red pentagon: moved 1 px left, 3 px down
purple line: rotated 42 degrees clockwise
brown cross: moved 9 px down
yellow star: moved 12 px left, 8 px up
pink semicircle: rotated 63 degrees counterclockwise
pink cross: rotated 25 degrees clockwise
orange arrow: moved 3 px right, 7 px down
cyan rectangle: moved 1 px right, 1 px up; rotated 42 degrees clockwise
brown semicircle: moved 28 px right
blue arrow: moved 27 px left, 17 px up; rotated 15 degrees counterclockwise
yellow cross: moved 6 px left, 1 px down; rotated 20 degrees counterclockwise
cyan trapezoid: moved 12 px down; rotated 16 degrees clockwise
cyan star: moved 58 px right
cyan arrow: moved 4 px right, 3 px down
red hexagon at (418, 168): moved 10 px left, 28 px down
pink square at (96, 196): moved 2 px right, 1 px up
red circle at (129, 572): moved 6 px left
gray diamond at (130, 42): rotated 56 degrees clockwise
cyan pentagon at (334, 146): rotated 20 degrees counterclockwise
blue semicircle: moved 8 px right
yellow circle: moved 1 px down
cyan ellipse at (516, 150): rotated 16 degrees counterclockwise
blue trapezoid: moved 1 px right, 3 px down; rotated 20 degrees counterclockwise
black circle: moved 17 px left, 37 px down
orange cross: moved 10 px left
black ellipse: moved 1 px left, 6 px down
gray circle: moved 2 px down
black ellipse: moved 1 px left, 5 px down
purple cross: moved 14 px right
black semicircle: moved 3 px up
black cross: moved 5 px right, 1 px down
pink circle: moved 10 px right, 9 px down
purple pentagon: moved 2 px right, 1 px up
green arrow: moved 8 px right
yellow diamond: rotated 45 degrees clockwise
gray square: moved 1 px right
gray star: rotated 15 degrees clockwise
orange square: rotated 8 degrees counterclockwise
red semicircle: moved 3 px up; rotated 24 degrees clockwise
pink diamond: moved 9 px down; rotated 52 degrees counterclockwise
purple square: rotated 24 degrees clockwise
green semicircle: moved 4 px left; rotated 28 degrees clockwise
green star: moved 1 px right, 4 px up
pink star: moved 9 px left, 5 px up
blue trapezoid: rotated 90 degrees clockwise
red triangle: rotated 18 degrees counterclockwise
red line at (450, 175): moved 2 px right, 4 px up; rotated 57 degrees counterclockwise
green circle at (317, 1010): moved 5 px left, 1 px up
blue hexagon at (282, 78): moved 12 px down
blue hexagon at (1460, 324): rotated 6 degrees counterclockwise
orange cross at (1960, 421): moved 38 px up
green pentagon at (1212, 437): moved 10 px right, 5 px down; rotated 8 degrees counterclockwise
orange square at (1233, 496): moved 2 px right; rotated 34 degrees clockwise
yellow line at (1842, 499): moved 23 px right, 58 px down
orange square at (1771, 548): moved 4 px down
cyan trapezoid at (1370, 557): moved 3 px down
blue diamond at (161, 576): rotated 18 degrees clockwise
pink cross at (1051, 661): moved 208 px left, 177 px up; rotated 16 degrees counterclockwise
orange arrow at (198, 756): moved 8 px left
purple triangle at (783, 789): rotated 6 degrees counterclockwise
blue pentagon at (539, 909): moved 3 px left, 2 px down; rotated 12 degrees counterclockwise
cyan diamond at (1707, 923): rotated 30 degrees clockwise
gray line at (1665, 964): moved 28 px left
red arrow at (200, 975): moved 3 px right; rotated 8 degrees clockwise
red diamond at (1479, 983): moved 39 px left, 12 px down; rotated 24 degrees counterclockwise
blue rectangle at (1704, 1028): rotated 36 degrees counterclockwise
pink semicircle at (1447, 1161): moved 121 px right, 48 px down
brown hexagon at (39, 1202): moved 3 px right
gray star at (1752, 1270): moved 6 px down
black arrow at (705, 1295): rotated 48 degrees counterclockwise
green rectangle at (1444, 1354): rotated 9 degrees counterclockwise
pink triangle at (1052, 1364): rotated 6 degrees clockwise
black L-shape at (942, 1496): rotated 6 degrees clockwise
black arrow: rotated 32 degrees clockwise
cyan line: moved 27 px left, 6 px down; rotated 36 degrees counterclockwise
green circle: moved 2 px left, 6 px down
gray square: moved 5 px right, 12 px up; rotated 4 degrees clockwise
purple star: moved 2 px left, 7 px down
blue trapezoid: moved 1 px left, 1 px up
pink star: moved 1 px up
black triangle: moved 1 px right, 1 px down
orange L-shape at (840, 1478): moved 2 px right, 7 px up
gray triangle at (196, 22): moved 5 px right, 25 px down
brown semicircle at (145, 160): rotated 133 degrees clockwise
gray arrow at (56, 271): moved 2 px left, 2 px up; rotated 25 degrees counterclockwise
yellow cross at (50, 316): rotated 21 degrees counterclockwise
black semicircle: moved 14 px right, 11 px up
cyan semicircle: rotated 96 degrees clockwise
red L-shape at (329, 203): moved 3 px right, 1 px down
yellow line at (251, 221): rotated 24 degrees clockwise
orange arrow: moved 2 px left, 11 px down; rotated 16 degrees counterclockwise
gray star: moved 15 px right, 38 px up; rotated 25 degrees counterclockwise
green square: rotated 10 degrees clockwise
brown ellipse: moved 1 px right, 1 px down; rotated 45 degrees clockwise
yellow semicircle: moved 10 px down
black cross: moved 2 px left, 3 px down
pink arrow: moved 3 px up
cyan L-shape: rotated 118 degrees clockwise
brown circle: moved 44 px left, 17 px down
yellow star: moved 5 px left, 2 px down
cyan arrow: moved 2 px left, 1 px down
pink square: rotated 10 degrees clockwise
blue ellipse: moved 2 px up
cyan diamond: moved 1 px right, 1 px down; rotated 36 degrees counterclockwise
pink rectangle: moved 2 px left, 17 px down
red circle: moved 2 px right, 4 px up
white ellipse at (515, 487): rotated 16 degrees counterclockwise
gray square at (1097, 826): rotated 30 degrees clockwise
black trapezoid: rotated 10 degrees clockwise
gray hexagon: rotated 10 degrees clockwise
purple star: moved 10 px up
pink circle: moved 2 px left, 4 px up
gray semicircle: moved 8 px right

+++++

= REQUIREMENT =
Would you output the full listing exactly as given?

= SOLVED PROBLEM =
red pentagon: moved 1 px left, 3 px down
purple line: rotated 42 degrees clockwise
brown cross: moved 9 px down
yellow star: moved 12 px left, 8 px up
pink semicircle: rotated 63 degrees counterclockwise
pink cross: rotated 25 degrees clockwise
orange arrow: moved 3 px right, 7 px down
cyan rectangle: moved 1 px right, 1 px up; rotated 42 degrees clockwise
brown semicircle: moved 28 px right
blue arrow: moved 27 px left, 17 px up; rotated 15 degrees counterclockwise
yellow cross: moved 6 px left, 1 px down; rotated 20 degrees counterclockwise
cyan trapezoid: moved 12 px down; rotated 16 degrees clockwise
cyan star: moved 58 px right
cyan arrow: moved 4 px right, 3 px down
red hexagon at (418, 168): moved 10 px left, 28 px down
pink square at (96, 196): moved 2 px right, 1 px up
red circle at (129, 572): moved 6 px left
gray diamond at (130, 42): rotated 56 degrees clockwise
cyan pentagon at (334, 146): rotated 20 degrees counterclockwise
blue semicircle: moved 8 px right
yellow circle: moved 1 px down
cyan ellipse at (516, 150): rotated 16 degrees counterclockwise
blue trapezoid: moved 1 px right, 3 px down; rotated 20 degrees counterclockwise
black circle: moved 17 px left, 37 px down
orange cross: moved 10 px left
black ellipse: moved 1 px left, 6 px down
gray circle: moved 2 px down
black ellipse: moved 1 px left, 5 px down
purple cross: moved 14 px right
black semicircle: moved 3 px up
black cross: moved 5 px right, 1 px down
pink circle: moved 10 px right, 9 px down
purple pentagon: moved 2 px right, 1 px up
green arrow: moved 8 px right
yellow diamond: rotated 45 degrees clockwise
gray square: moved 1 px right
gray star: rotated 15 degrees clockwise
orange square: rotated 8 degrees counterclockwise
red semicircle: moved 3 px up; rotated 24 degrees clockwise
pink diamond: moved 9 px down; rotated 52 degrees counterclockwise
purple square: rotated 24 degrees clockwise
green semicircle: moved 4 px left; rotated 28 degrees clockwise
green star: moved 1 px right, 4 px up
pink star: moved 9 px left, 5 px up
blue trapezoid: rotated 90 degrees clockwise
red triangle: rotated 18 degrees counterclockwise
red line at (450, 175): moved 2 px right, 4 px up; rotated 57 degrees counterclockwise
green circle at (317, 1010): moved 5 px left, 1 px up
blue hexagon at (282, 78): moved 12 px down
blue hexagon at (1460, 324): rotated 6 degrees counterclockwise
orange cross at (1960, 421): moved 38 px up
green pentagon at (1212, 437): moved 10 px right, 5 px down; rotated 8 degrees counterclockwise
orange square at (1233, 496): moved 2 px right; rotated 34 degrees clockwise
yellow line at (1842, 499): moved 23 px right, 58 px down
orange square at (1771, 548): moved 4 px down
cyan trapezoid at (1370, 557): moved 3 px down
blue diamond at (161, 576): rotated 18 degrees clockwise
pink cross at (1051, 661): moved 208 px left, 177 px up; rotated 16 degrees counterclockwise
orange arrow at (198, 756): moved 8 px left
purple triangle at (783, 789): rotated 6 degrees counterclockwise
blue pentagon at (539, 909): moved 3 px left, 2 px down; rotated 12 degrees counterclockwise
cyan diamond at (1707, 923): rotated 30 degrees clockwise
gray line at (1665, 964): moved 28 px left
red arrow at (200, 975): moved 3 px right; rotated 8 degrees clockwise
red diamond at (1479, 983): moved 39 px left, 12 px down; rotated 24 degrees counterclockwise
blue rectangle at (1704, 1028): rotated 36 degrees counterclockwise
pink semicircle at (1447, 1161): moved 121 px right, 48 px down
brown hexagon at (39, 1202): moved 3 px right
gray star at (1752, 1270): moved 6 px down
black arrow at (705, 1295): rotated 48 degrees counterclockwise
green rectangle at (1444, 1354): rotated 9 degrees counterclockwise
pink triangle at (1052, 1364): rotated 6 degrees clockwise
black L-shape at (942, 1496): rotated 6 degrees clockwise
black arrow: rotated 32 degrees clockwise
cyan line: moved 27 px left, 6 px down; rotated 36 degrees counterclockwise
green circle: moved 2 px left, 6 px down
gray square: moved 5 px right, 12 px up; rotated 4 degrees clockwise
purple star: moved 2 px left, 7 px down
blue trapezoid: moved 1 px left, 1 px up
pink star: moved 1 px up
black triangle: moved 1 px right, 1 px down
orange L-shape at (840, 1478): moved 2 px right, 7 px up
gray triangle at (196, 22): moved 5 px right, 25 px down
brown semicircle at (145, 160): rotated 133 degrees clockwise
gray arrow at (56, 271): moved 2 px left, 2 px up; rotated 25 degrees counterclockwise
yellow cross at (50, 316): rotated 21 degrees counterclockwise
black semicircle: moved 14 px right, 11 px up
cyan semicircle: rotated 96 degrees clockwise
red L-shape at (329, 203): moved 3 px right, 1 px down
yellow line at (251, 221): rotated 24 degrees clockwise
orange arrow: moved 2 px left, 11 px down; rotated 16 degrees counterclockwise
gray star: moved 15 px right, 38 px up; rotated 25 degrees counterclockwise
green square: rotated 10 degrees clockwise
brown ellipse: moved 1 px right, 1 px down; rotated 45 degrees clockwise
yellow semicircle: moved 10 px down
black cross: moved 2 px left, 3 px down
pink arrow: moved 3 px up
cyan L-shape: rotated 118 degrees clockwise
brown circle: moved 44 px left, 17 px down
yellow star: moved 5 px left, 2 px down
cyan arrow: moved 2 px left, 1 px down
pink square: rotated 10 degrees clockwise
blue ellipse: moved 2 px up
cyan diamond: moved 1 px right, 1 px down; rotated 36 degrees counterclockwise
pink rectangle: moved 2 px left, 17 px down
red circle: moved 2 px right, 4 px up
white ellipse at (515, 487): rotated 16 degrees counterclockwise
gray square at (1097, 826): rotated 30 degrees clockwise
black trapezoid: rotated 10 degrees clockwise
gray hexagon: rotated 10 degrees clockwise
purple star: moved 10 px up
pink circle: moved 2 px left, 4 px up
gray semicircle: moved 8 px right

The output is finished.